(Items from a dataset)
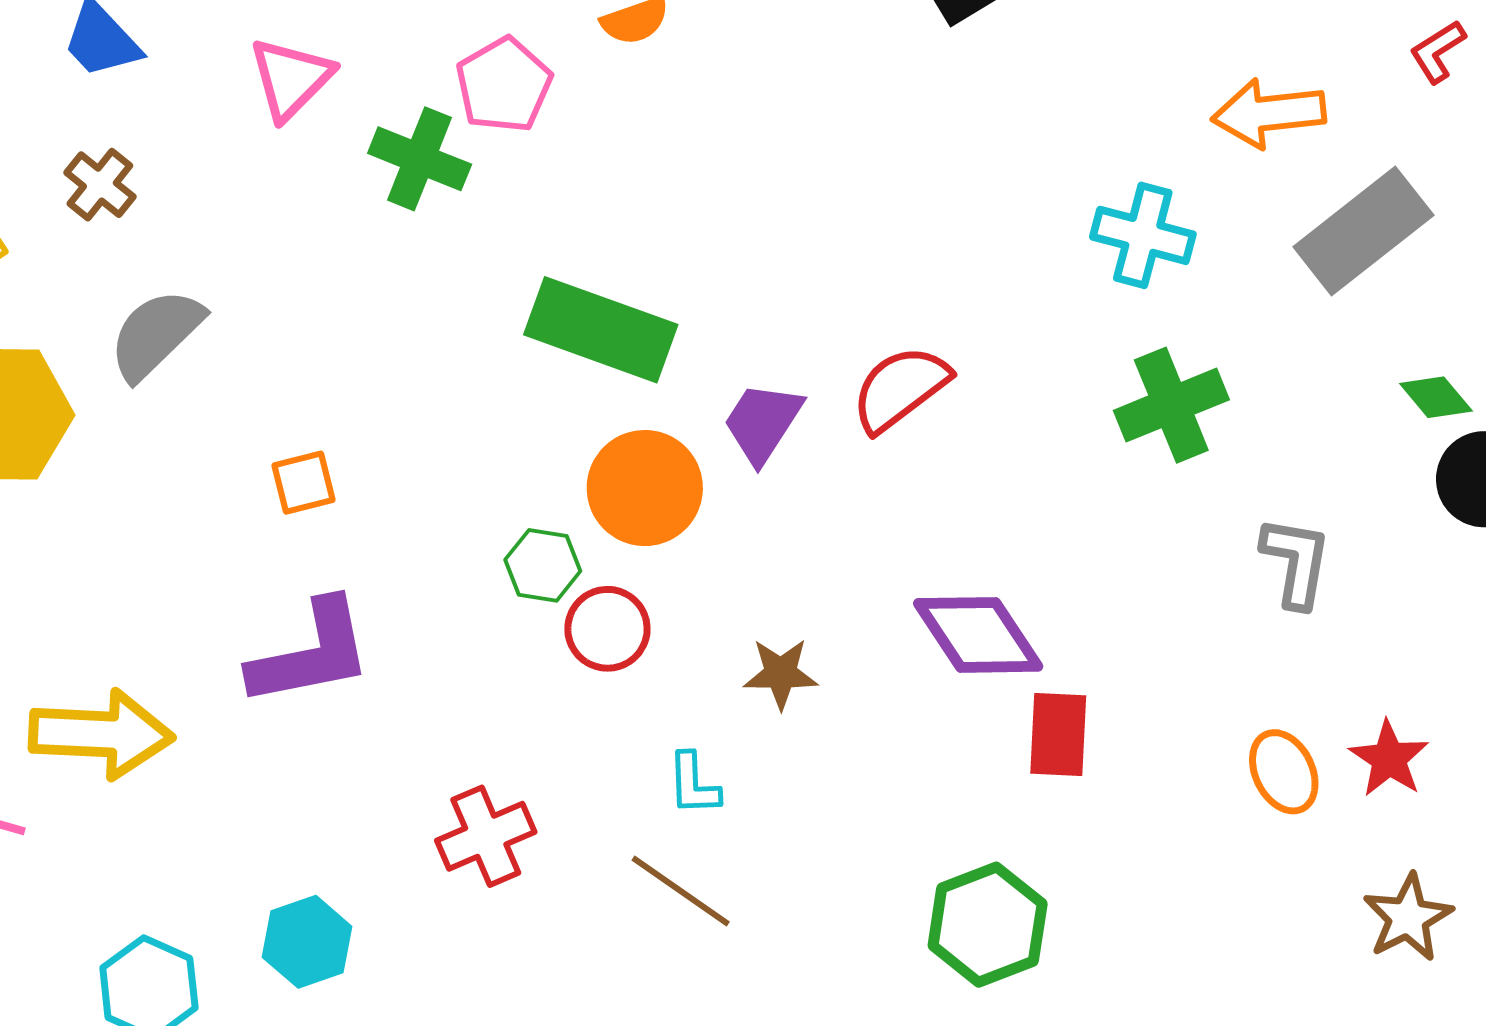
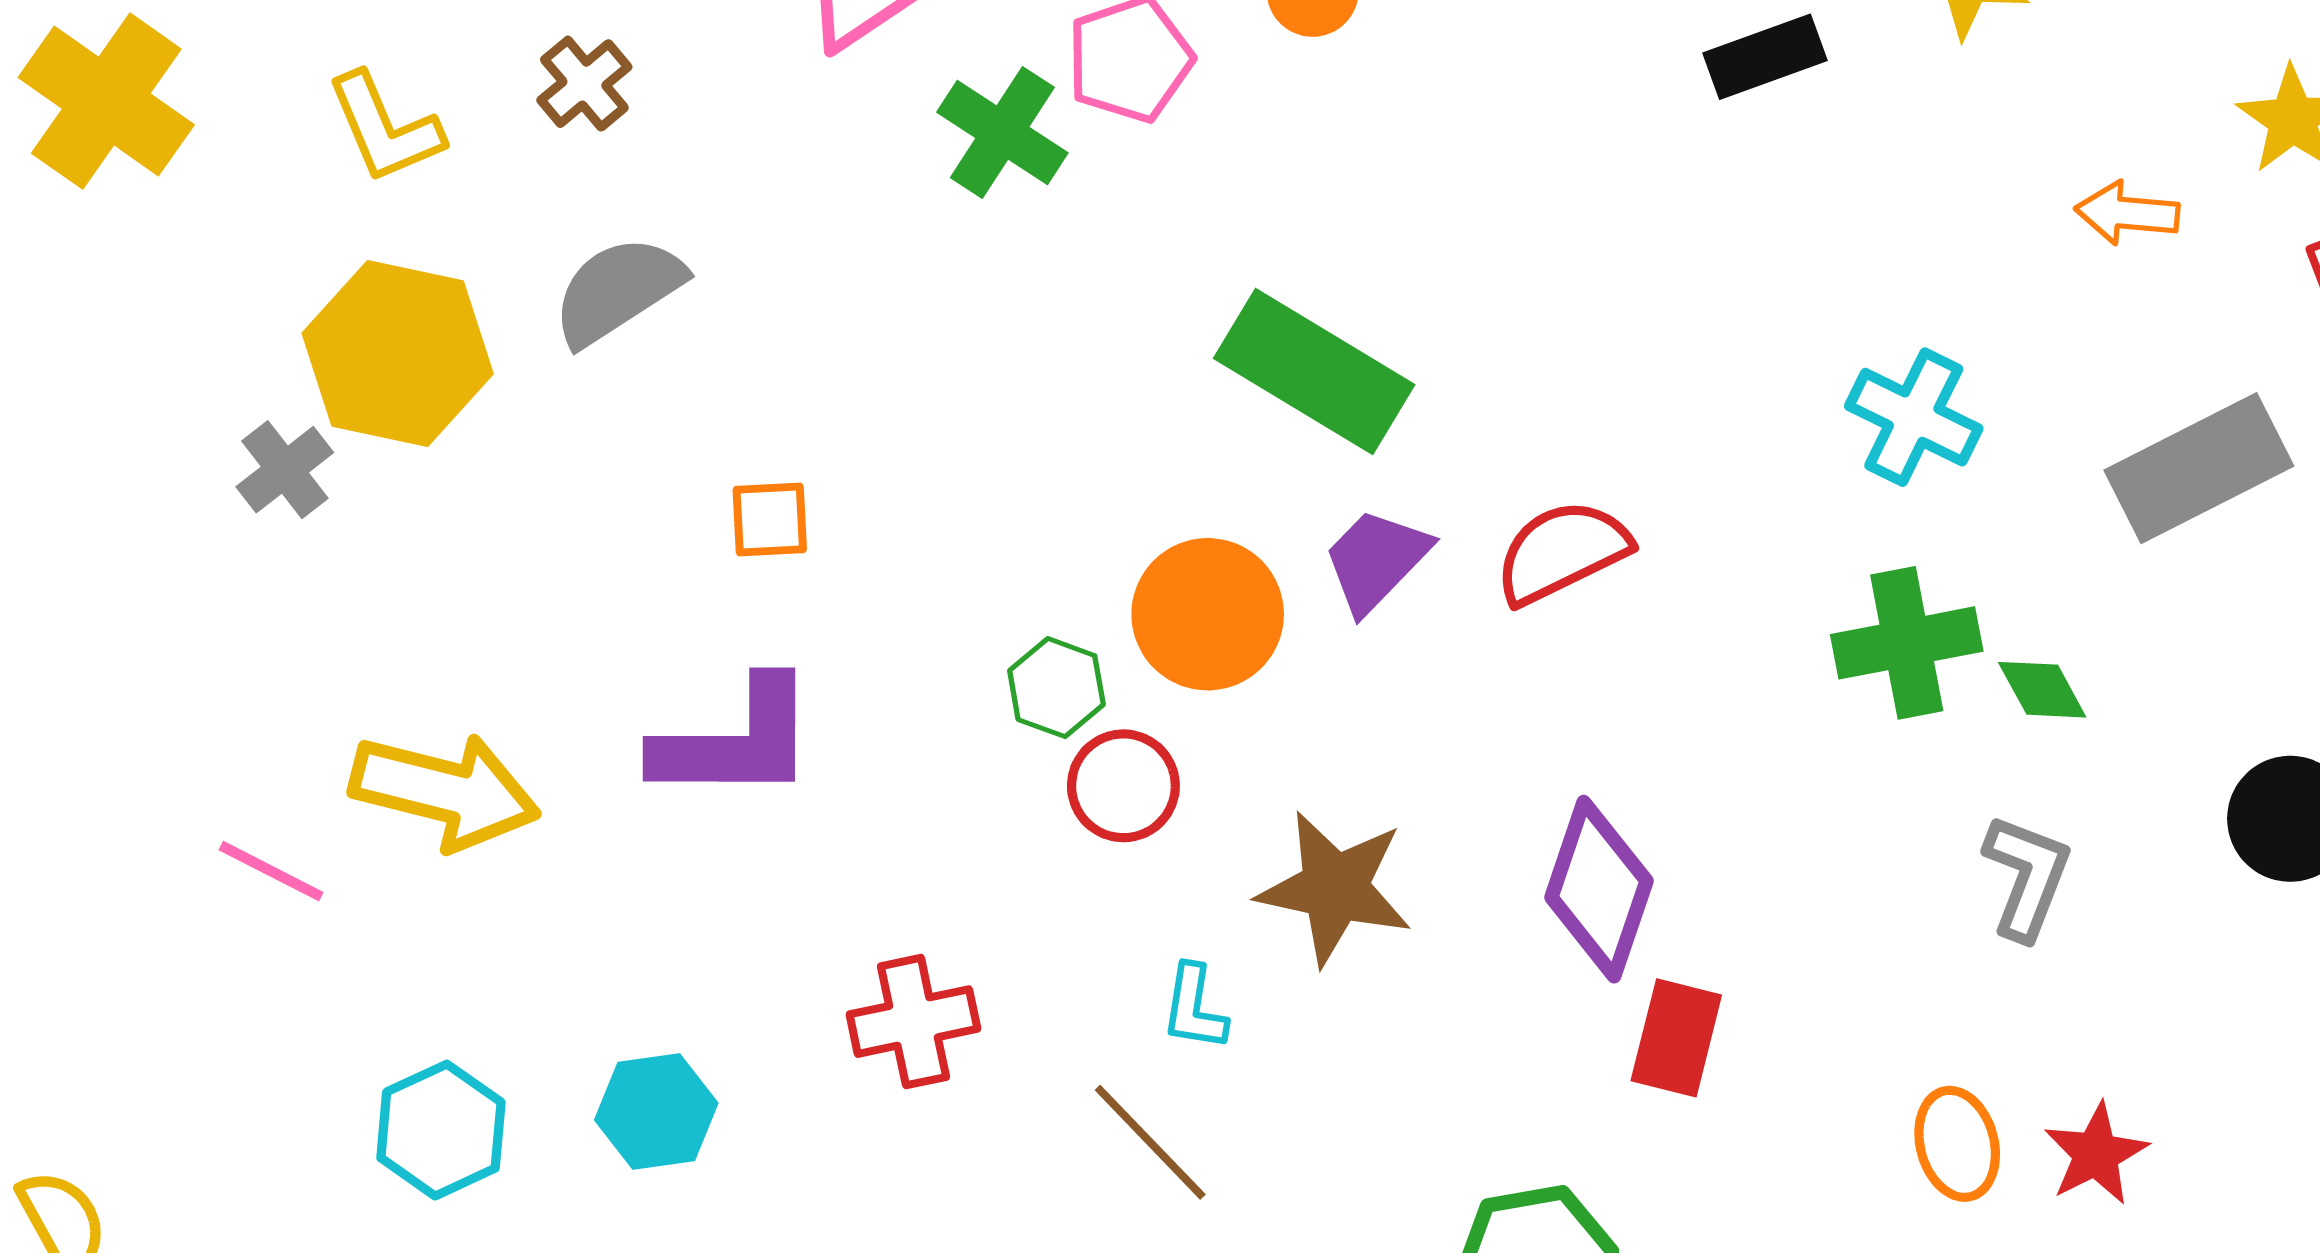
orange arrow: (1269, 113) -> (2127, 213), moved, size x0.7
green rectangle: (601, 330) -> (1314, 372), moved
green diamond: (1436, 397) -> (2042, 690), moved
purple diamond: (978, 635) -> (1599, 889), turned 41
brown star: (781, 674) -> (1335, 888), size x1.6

◆ **Your objective**:
Reproduce every line above that contains the string "moved".

◆ **Written answer**:
orange arrow: (1269, 113) -> (2127, 213), moved, size x0.7
green rectangle: (601, 330) -> (1314, 372), moved
green diamond: (1436, 397) -> (2042, 690), moved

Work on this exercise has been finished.